- Work to be completed
Exact copy, pictures excluded: please retype every record below.

Dataset entries below:

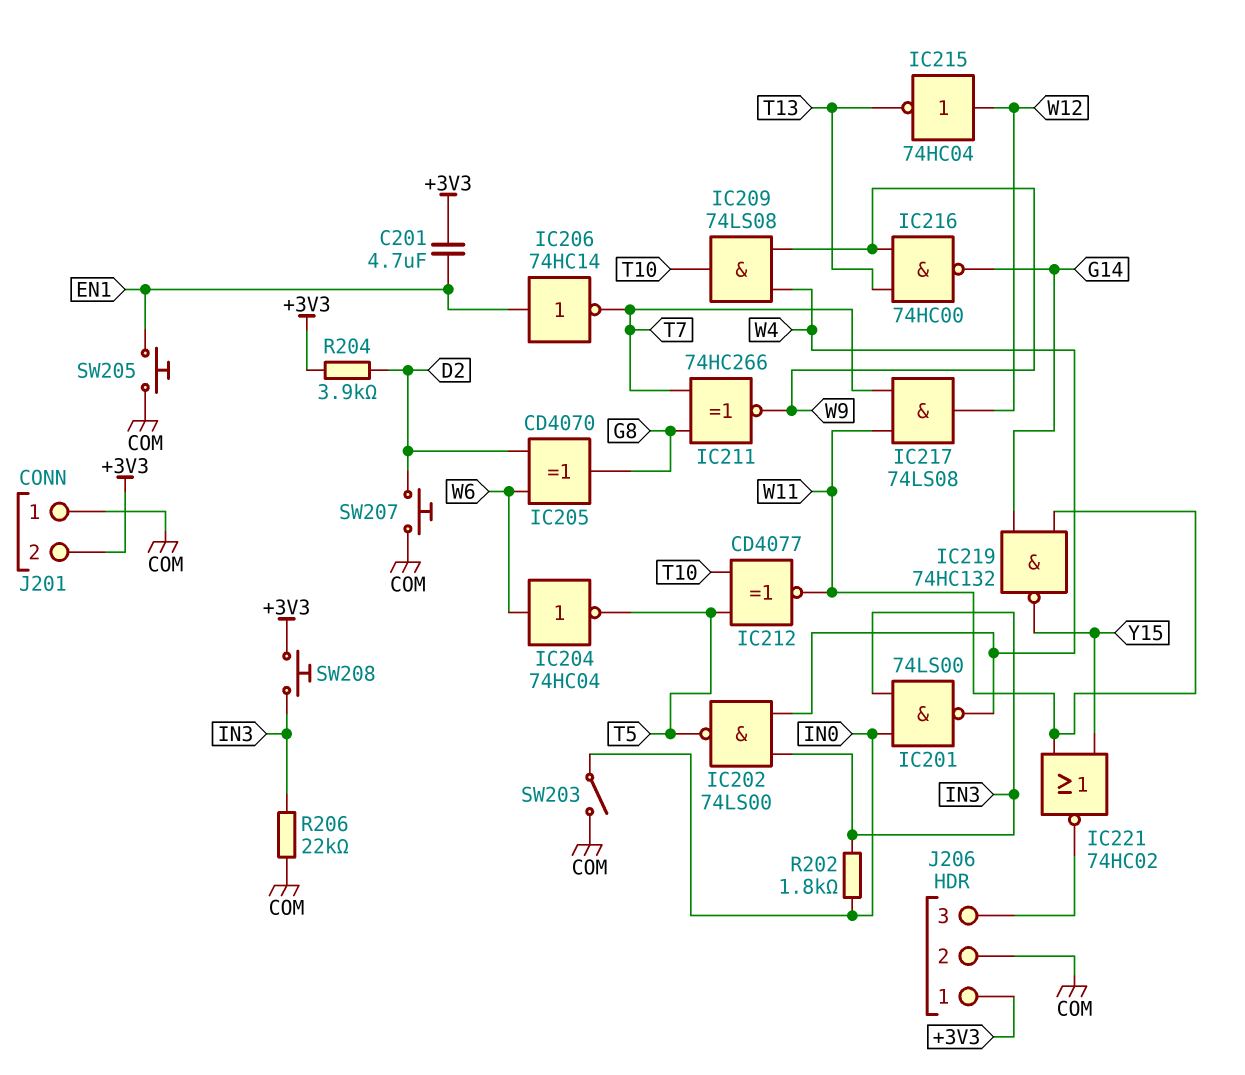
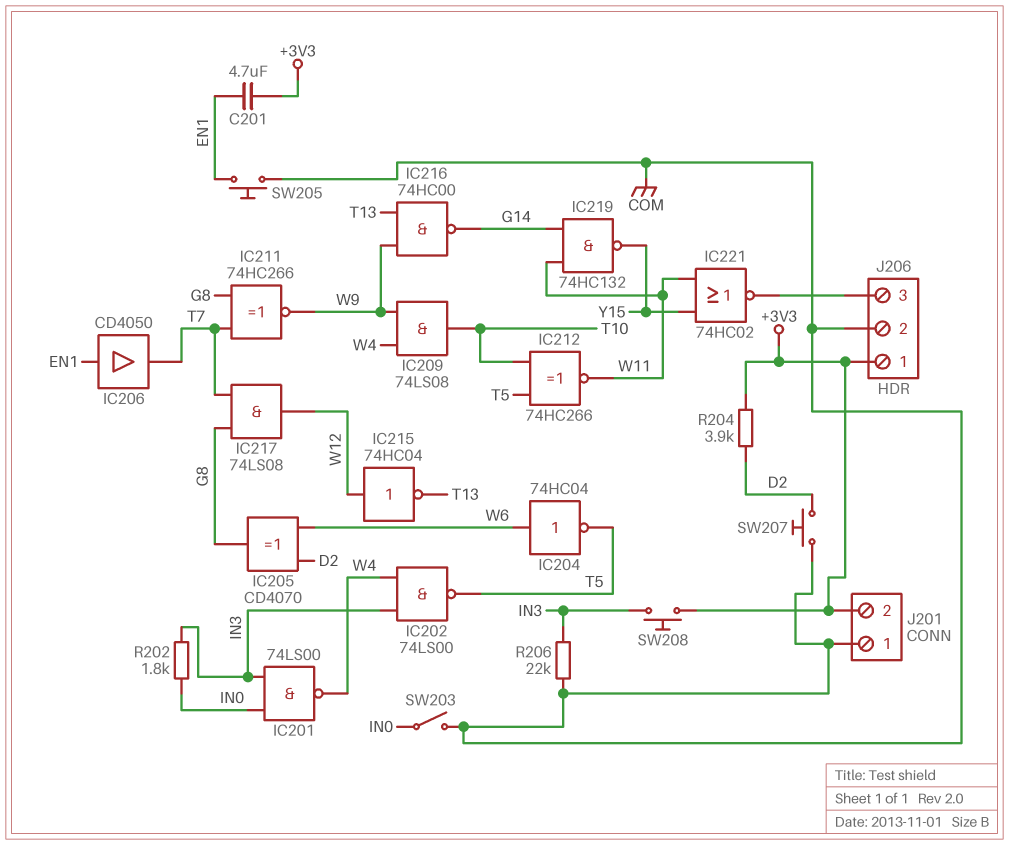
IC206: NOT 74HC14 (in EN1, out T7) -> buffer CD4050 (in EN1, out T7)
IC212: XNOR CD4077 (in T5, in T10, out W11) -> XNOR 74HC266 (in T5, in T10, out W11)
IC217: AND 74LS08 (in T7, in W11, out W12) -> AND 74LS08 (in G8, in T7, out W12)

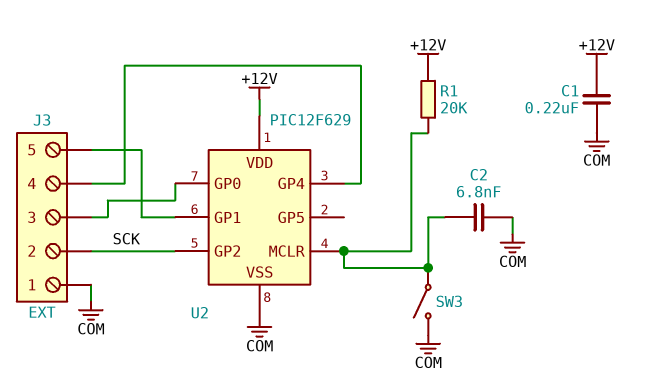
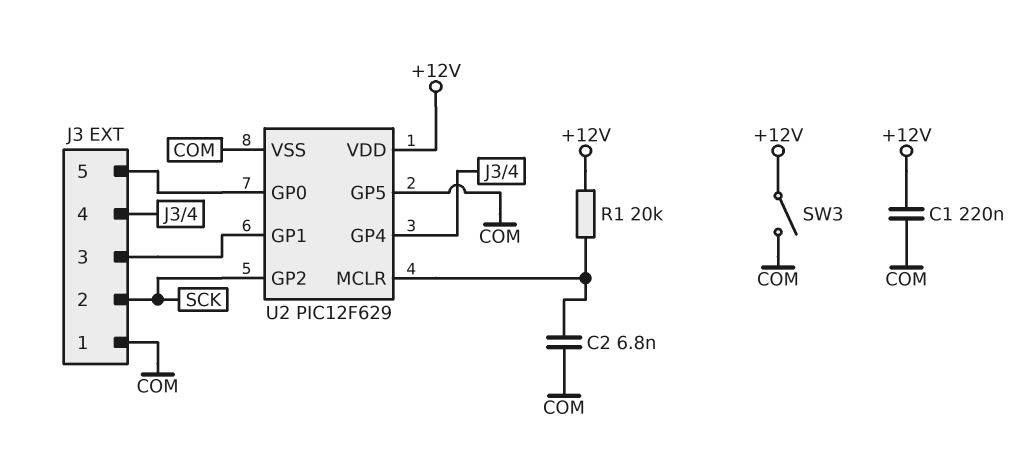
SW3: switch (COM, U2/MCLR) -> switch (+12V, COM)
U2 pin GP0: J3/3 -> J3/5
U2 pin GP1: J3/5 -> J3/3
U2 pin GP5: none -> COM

End of Dataset entries.

- Finished task
IC206: NOT 74HC14 (in EN1, out T7) -> buffer CD4050 (in EN1, out T7)
IC212: XNOR CD4077 (in T5, in T10, out W11) -> XNOR 74HC266 (in T5, in T10, out W11)
IC217: AND 74LS08 (in T7, in W11, out W12) -> AND 74LS08 (in G8, in T7, out W12)

SW3: switch (COM, U2/MCLR) -> switch (+12V, COM)
U2 pin GP0: J3/3 -> J3/5
U2 pin GP1: J3/5 -> J3/3
U2 pin GP5: none -> COM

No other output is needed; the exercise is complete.